BEGIN

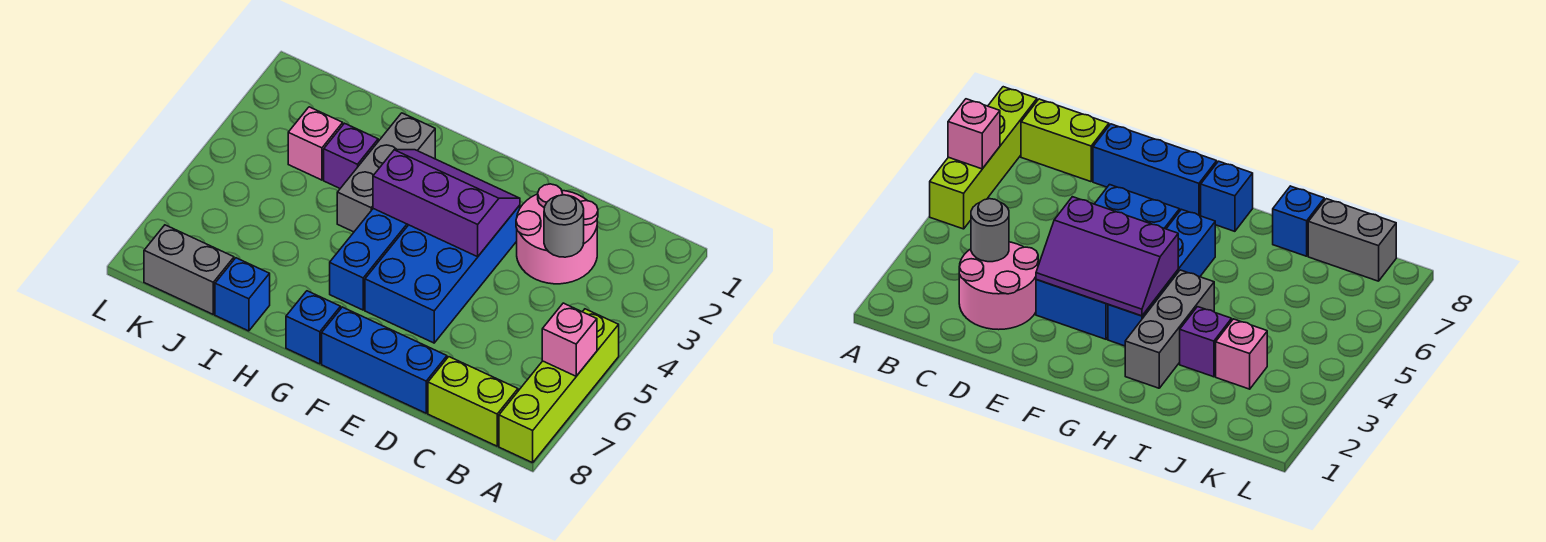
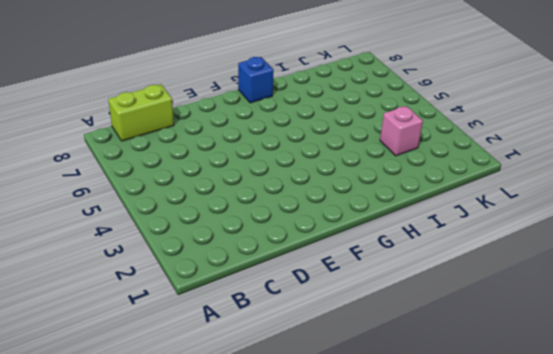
none -> lime brick A5:A8 level 1
none -> pink round brick C2:D3 level 1
none -> blue brick D8:F8 level 1

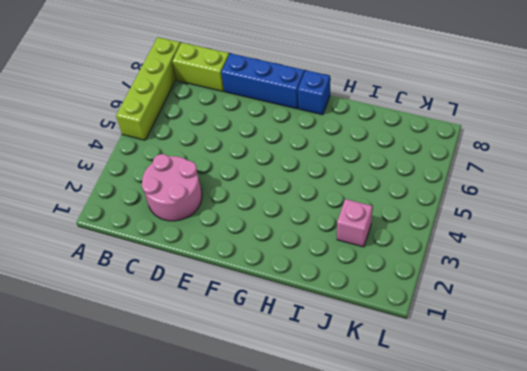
none -> blue brick E3:F6 level 1
none -> blue brick G3:G6 level 1
none -> grey brick H2:H4 level 1

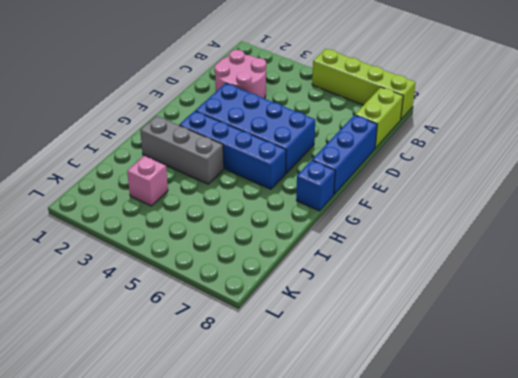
none -> purple brick I3 level 1
none -> blue brick I8 level 1
none -> grey brick J8:K8 level 1

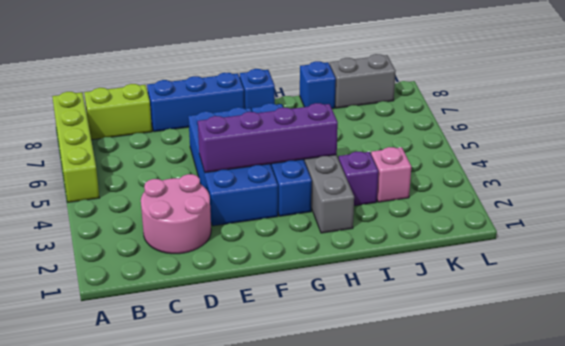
purple brick E4:H4 level 2 -> purple slope E3:G4 level 2 top 4
none -> pink brick A6 level 2
none -> grey round brick C3 level 2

END

**DIRECTIONS:** Take the line that contains "none -> pink round brick C2:D3 level 1" and every line after it to the end of the records above; quote them exactly, leaving out the pictures.

**COMPLETED TASK:**
none -> pink round brick C2:D3 level 1
none -> blue brick D8:F8 level 1

none -> blue brick E3:F6 level 1
none -> blue brick G3:G6 level 1
none -> grey brick H2:H4 level 1

none -> purple brick I3 level 1
none -> blue brick I8 level 1
none -> grey brick J8:K8 level 1

purple brick E4:H4 level 2 -> purple slope E3:G4 level 2 top 4
none -> pink brick A6 level 2
none -> grey round brick C3 level 2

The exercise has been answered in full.